Information provided =
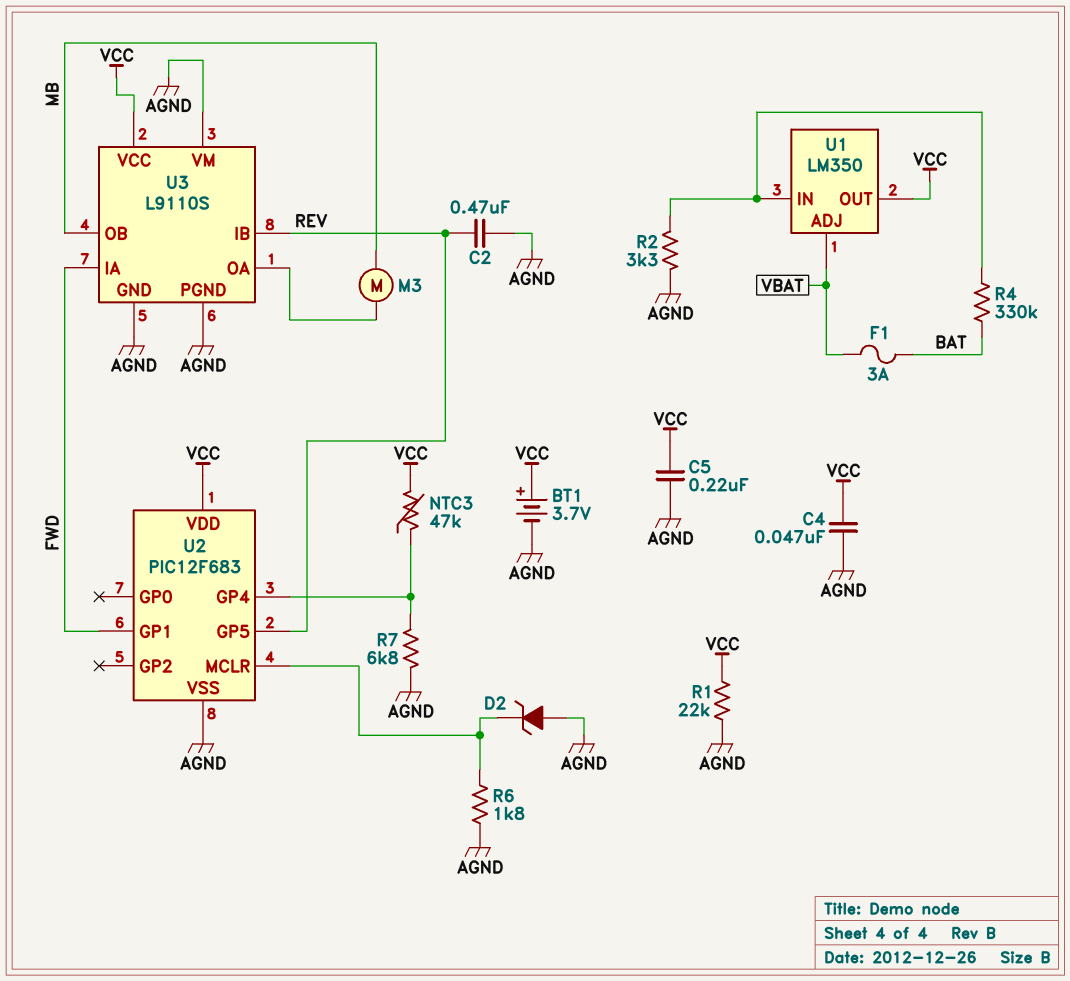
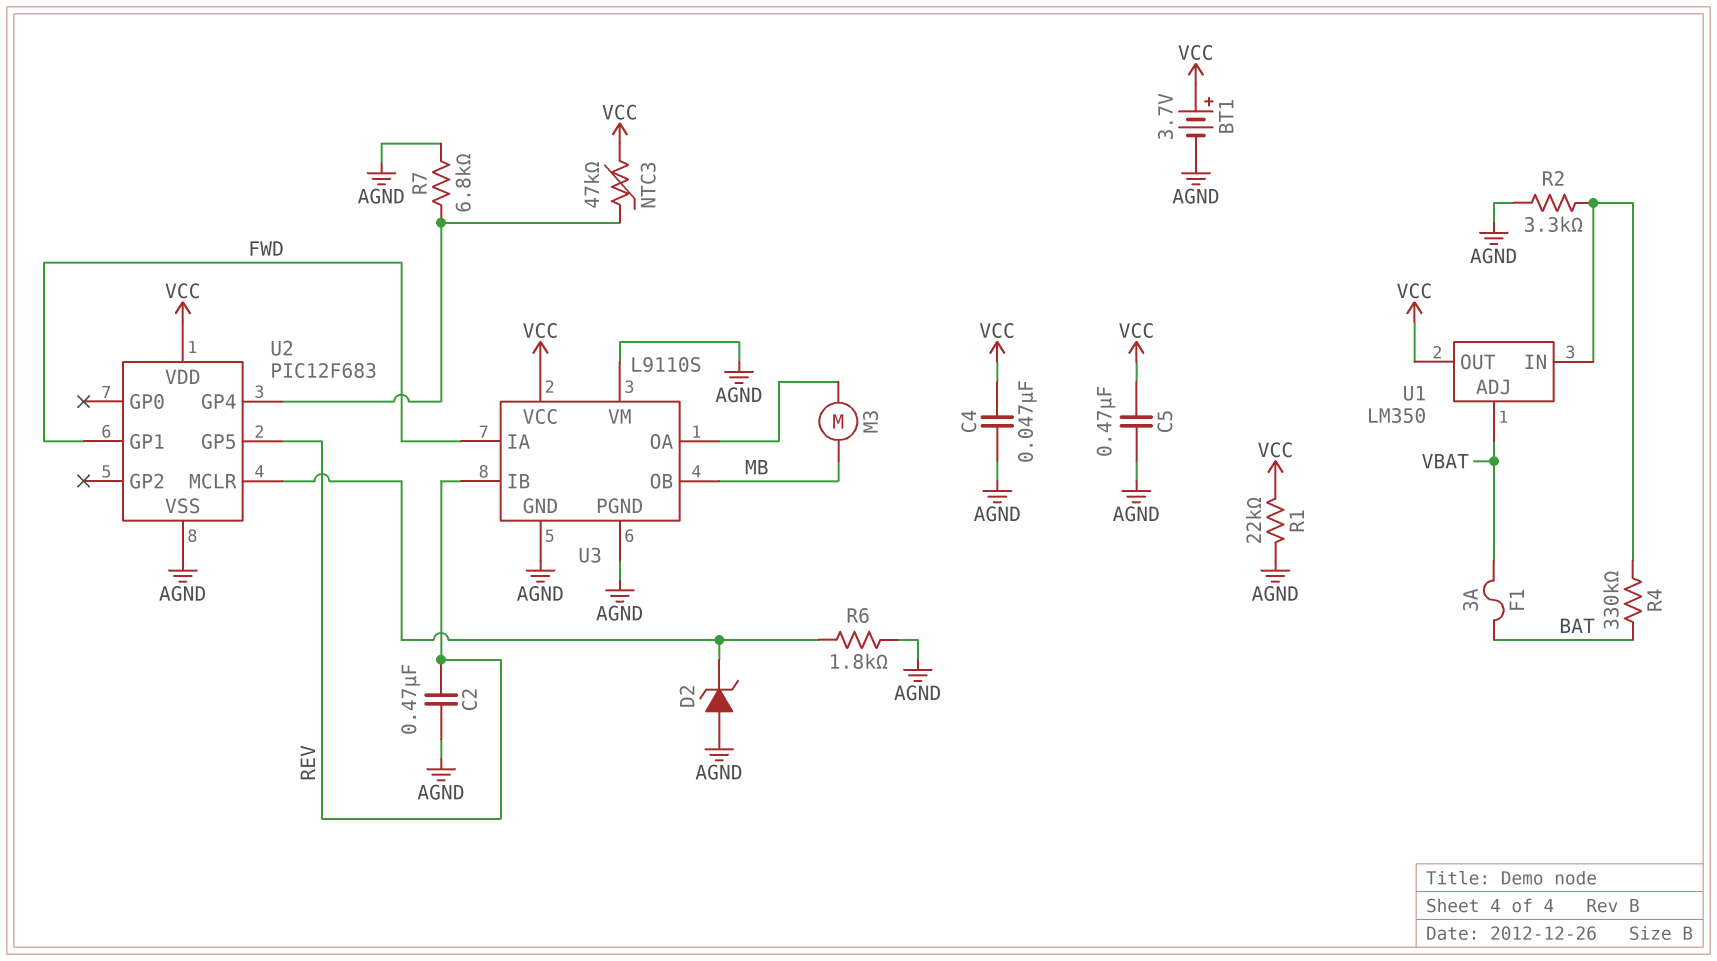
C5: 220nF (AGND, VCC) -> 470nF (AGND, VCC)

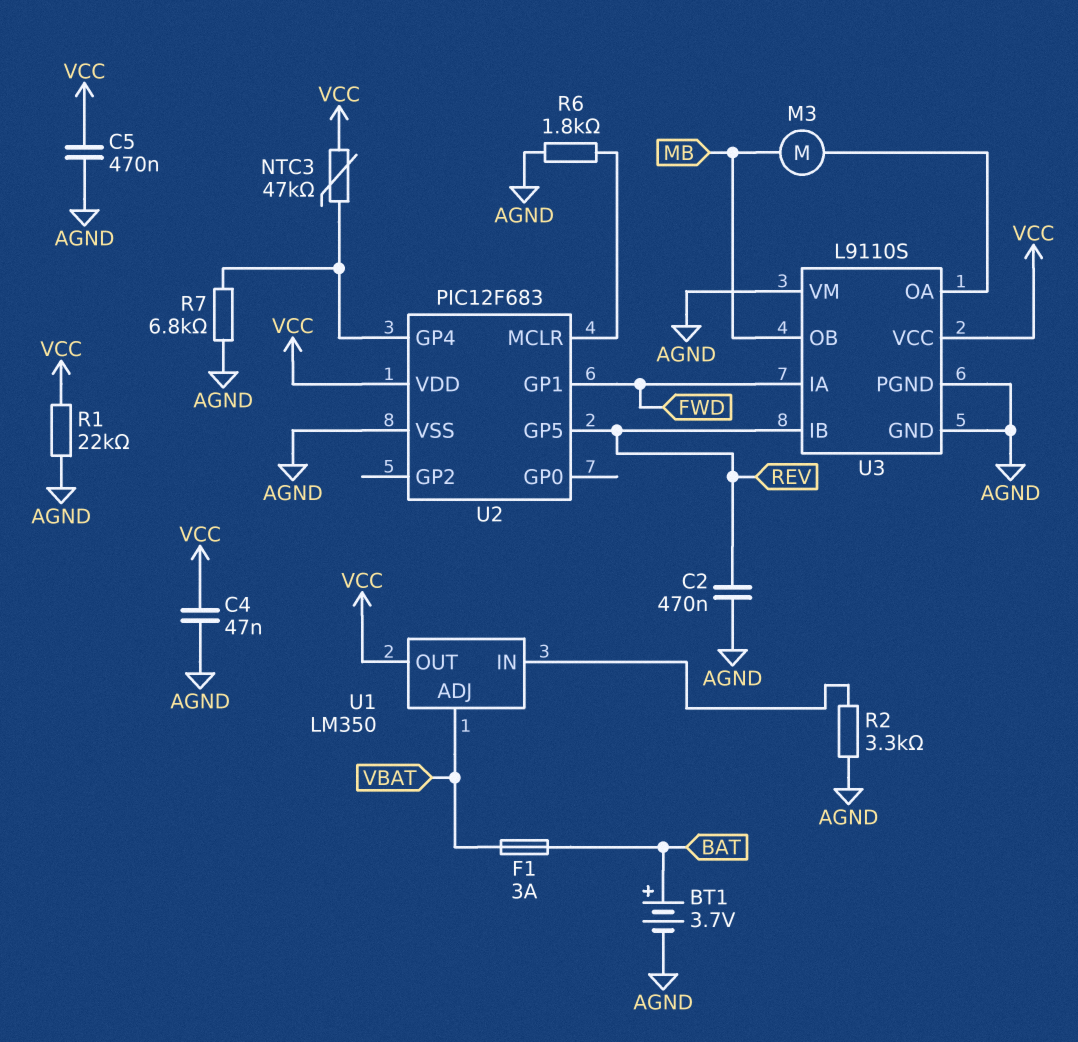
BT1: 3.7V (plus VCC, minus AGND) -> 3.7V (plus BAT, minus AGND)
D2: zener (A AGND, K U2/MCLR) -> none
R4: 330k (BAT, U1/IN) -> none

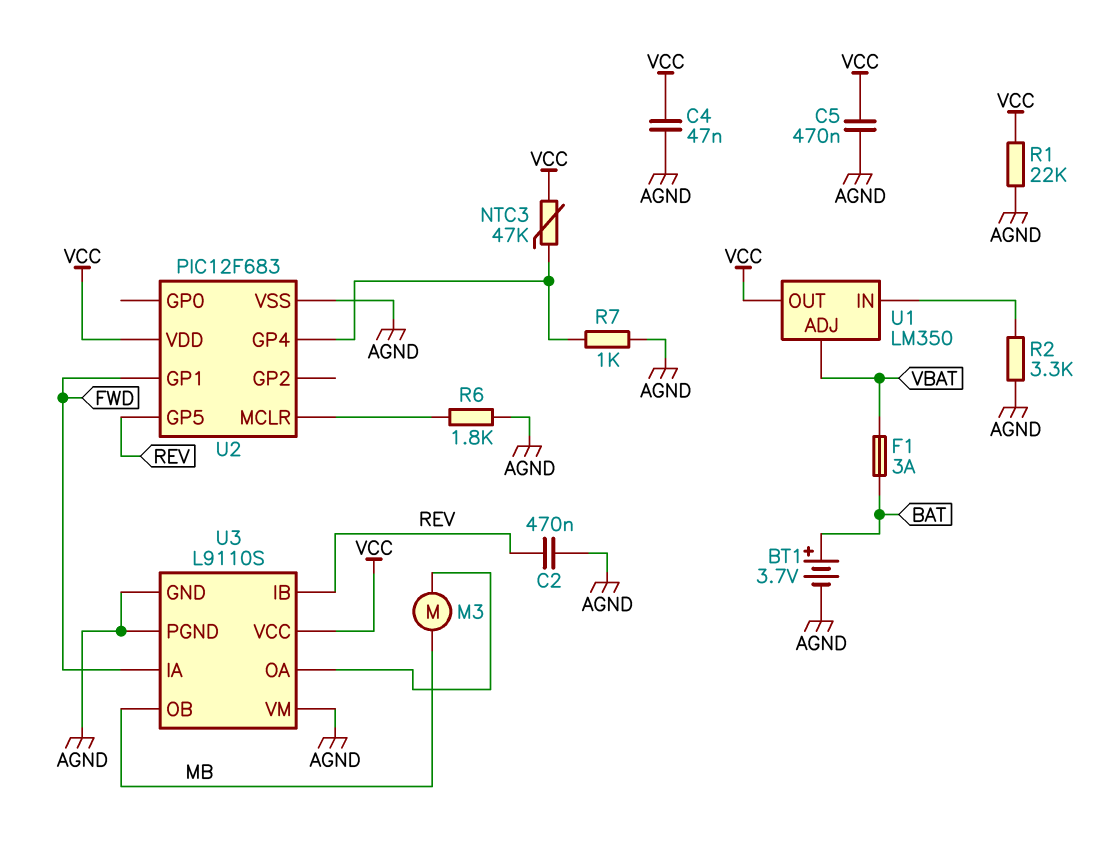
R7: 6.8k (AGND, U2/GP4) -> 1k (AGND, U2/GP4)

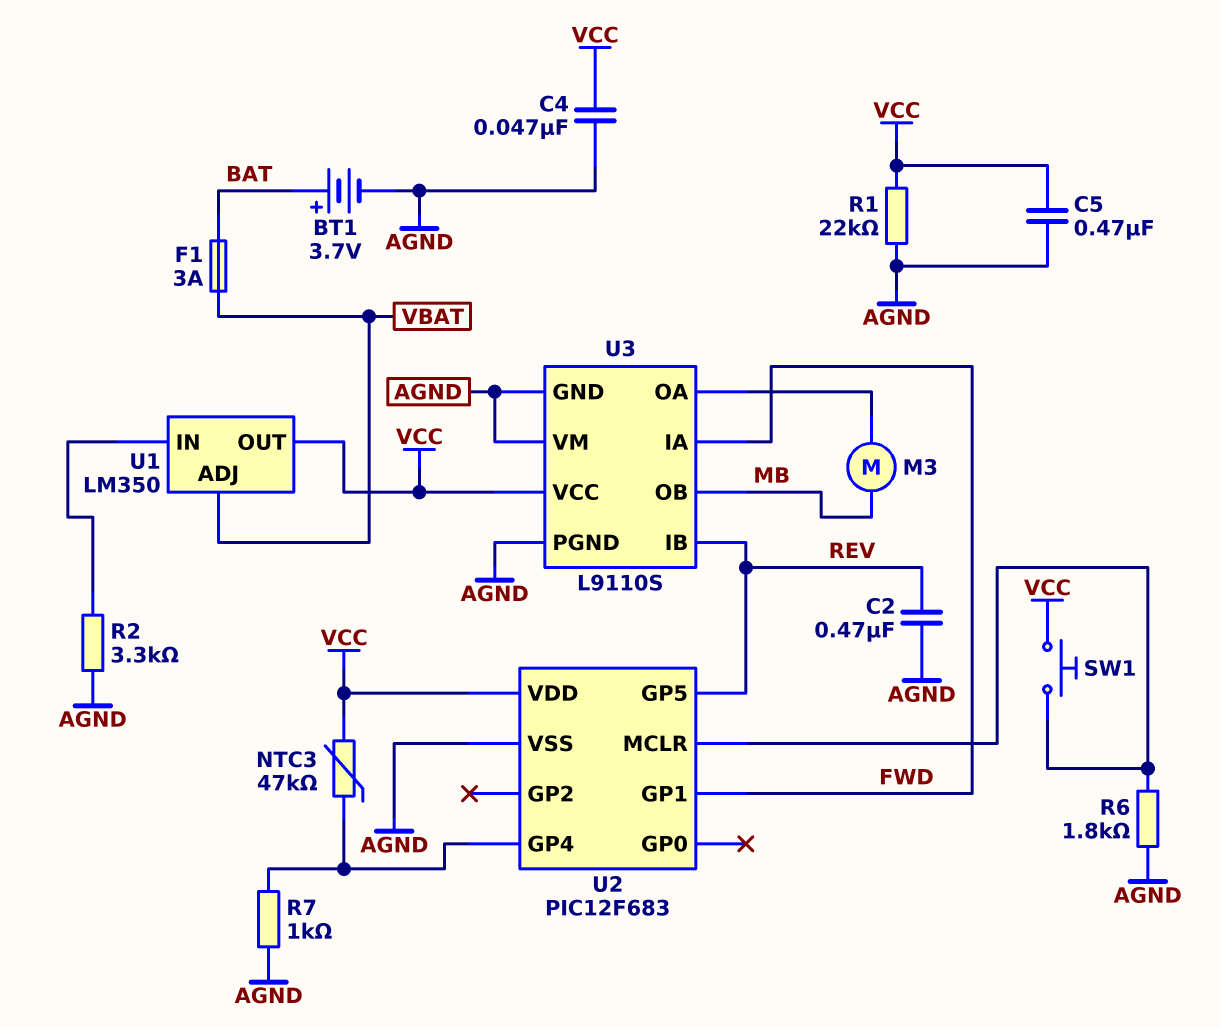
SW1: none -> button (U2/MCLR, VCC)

Exercise objective =
Only the lines from the line that contains "R7: 6.8k (AGND, U2/GP4) -> 1k (AGND, U2/GP4)" through the end of the entries are to be written out, exactly and without pictures, both ends included.

Solution to this problem =
R7: 6.8k (AGND, U2/GP4) -> 1k (AGND, U2/GP4)

SW1: none -> button (U2/MCLR, VCC)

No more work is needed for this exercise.